Difference listings
......

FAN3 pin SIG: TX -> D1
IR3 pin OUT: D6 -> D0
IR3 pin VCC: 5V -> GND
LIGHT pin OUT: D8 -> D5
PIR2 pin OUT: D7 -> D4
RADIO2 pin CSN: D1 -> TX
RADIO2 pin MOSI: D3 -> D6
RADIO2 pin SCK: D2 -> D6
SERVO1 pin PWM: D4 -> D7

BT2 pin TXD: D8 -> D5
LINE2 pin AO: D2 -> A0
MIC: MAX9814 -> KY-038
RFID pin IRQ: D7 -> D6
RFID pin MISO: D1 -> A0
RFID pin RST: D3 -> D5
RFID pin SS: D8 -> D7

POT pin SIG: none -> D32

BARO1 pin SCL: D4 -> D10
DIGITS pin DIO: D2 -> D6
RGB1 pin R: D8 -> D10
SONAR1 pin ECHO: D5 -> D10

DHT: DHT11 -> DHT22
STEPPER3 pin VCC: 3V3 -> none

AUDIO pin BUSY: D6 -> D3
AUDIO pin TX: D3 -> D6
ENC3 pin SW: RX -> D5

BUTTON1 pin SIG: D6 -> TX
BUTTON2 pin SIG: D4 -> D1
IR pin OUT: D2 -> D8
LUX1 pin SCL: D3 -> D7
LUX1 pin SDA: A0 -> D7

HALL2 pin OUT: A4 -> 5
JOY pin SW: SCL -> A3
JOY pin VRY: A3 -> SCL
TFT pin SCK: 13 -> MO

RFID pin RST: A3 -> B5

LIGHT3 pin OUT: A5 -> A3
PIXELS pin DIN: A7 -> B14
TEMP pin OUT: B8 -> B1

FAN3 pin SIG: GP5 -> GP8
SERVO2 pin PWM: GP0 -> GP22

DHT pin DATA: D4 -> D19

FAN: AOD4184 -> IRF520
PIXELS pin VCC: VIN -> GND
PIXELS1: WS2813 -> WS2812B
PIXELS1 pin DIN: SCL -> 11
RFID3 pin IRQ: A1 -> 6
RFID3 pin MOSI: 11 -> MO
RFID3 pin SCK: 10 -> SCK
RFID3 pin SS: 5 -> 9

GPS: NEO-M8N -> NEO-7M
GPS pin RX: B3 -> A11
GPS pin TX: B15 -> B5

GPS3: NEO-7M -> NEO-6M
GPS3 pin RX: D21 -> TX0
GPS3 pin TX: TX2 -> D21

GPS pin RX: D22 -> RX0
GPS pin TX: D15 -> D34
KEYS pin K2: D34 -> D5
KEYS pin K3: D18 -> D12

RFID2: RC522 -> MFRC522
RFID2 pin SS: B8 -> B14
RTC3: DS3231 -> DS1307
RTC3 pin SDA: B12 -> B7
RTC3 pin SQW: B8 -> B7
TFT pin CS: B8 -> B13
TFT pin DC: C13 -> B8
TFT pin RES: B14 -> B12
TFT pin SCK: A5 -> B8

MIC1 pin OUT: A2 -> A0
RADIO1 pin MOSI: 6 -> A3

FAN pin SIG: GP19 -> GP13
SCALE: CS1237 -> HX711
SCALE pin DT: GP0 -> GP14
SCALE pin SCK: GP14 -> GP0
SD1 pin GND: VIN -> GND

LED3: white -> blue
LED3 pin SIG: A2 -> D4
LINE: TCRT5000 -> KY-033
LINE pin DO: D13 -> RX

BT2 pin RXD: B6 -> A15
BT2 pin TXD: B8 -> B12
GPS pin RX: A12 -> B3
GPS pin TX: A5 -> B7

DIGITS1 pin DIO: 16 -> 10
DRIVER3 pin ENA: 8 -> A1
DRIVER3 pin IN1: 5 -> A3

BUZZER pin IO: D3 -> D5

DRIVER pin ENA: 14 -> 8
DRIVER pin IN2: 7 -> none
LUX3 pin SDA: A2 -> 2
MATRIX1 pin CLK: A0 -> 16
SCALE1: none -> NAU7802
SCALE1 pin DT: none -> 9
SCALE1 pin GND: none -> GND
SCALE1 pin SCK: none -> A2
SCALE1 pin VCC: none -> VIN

......

**ASSIGNED TASK**: All records above are to be printed exactly, with nothing omitted.

**OUTPUT FOR THIS TASK**:
FAN3 pin SIG: TX -> D1
IR3 pin OUT: D6 -> D0
IR3 pin VCC: 5V -> GND
LIGHT pin OUT: D8 -> D5
PIR2 pin OUT: D7 -> D4
RADIO2 pin CSN: D1 -> TX
RADIO2 pin MOSI: D3 -> D6
RADIO2 pin SCK: D2 -> D6
SERVO1 pin PWM: D4 -> D7

BT2 pin TXD: D8 -> D5
LINE2 pin AO: D2 -> A0
MIC: MAX9814 -> KY-038
RFID pin IRQ: D7 -> D6
RFID pin MISO: D1 -> A0
RFID pin RST: D3 -> D5
RFID pin SS: D8 -> D7

POT pin SIG: none -> D32

BARO1 pin SCL: D4 -> D10
DIGITS pin DIO: D2 -> D6
RGB1 pin R: D8 -> D10
SONAR1 pin ECHO: D5 -> D10

DHT: DHT11 -> DHT22
STEPPER3 pin VCC: 3V3 -> none

AUDIO pin BUSY: D6 -> D3
AUDIO pin TX: D3 -> D6
ENC3 pin SW: RX -> D5

BUTTON1 pin SIG: D6 -> TX
BUTTON2 pin SIG: D4 -> D1
IR pin OUT: D2 -> D8
LUX1 pin SCL: D3 -> D7
LUX1 pin SDA: A0 -> D7

HALL2 pin OUT: A4 -> 5
JOY pin SW: SCL -> A3
JOY pin VRY: A3 -> SCL
TFT pin SCK: 13 -> MO

RFID pin RST: A3 -> B5

LIGHT3 pin OUT: A5 -> A3
PIXELS pin DIN: A7 -> B14
TEMP pin OUT: B8 -> B1

FAN3 pin SIG: GP5 -> GP8
SERVO2 pin PWM: GP0 -> GP22

DHT pin DATA: D4 -> D19

FAN: AOD4184 -> IRF520
PIXELS pin VCC: VIN -> GND
PIXELS1: WS2813 -> WS2812B
PIXELS1 pin DIN: SCL -> 11
RFID3 pin IRQ: A1 -> 6
RFID3 pin MOSI: 11 -> MO
RFID3 pin SCK: 10 -> SCK
RFID3 pin SS: 5 -> 9

GPS: NEO-M8N -> NEO-7M
GPS pin RX: B3 -> A11
GPS pin TX: B15 -> B5

GPS3: NEO-7M -> NEO-6M
GPS3 pin RX: D21 -> TX0
GPS3 pin TX: TX2 -> D21

GPS pin RX: D22 -> RX0
GPS pin TX: D15 -> D34
KEYS pin K2: D34 -> D5
KEYS pin K3: D18 -> D12

RFID2: RC522 -> MFRC522
RFID2 pin SS: B8 -> B14
RTC3: DS3231 -> DS1307
RTC3 pin SDA: B12 -> B7
RTC3 pin SQW: B8 -> B7
TFT pin CS: B8 -> B13
TFT pin DC: C13 -> B8
TFT pin RES: B14 -> B12
TFT pin SCK: A5 -> B8

MIC1 pin OUT: A2 -> A0
RADIO1 pin MOSI: 6 -> A3

FAN pin SIG: GP19 -> GP13
SCALE: CS1237 -> HX711
SCALE pin DT: GP0 -> GP14
SCALE pin SCK: GP14 -> GP0
SD1 pin GND: VIN -> GND

LED3: white -> blue
LED3 pin SIG: A2 -> D4
LINE: TCRT5000 -> KY-033
LINE pin DO: D13 -> RX

BT2 pin RXD: B6 -> A15
BT2 pin TXD: B8 -> B12
GPS pin RX: A12 -> B3
GPS pin TX: A5 -> B7

DIGITS1 pin DIO: 16 -> 10
DRIVER3 pin ENA: 8 -> A1
DRIVER3 pin IN1: 5 -> A3

BUZZER pin IO: D3 -> D5

DRIVER pin ENA: 14 -> 8
DRIVER pin IN2: 7 -> none
LUX3 pin SDA: A2 -> 2
MATRIX1 pin CLK: A0 -> 16
SCALE1: none -> NAU7802
SCALE1 pin DT: none -> 9
SCALE1 pin GND: none -> GND
SCALE1 pin SCK: none -> A2
SCALE1 pin VCC: none -> VIN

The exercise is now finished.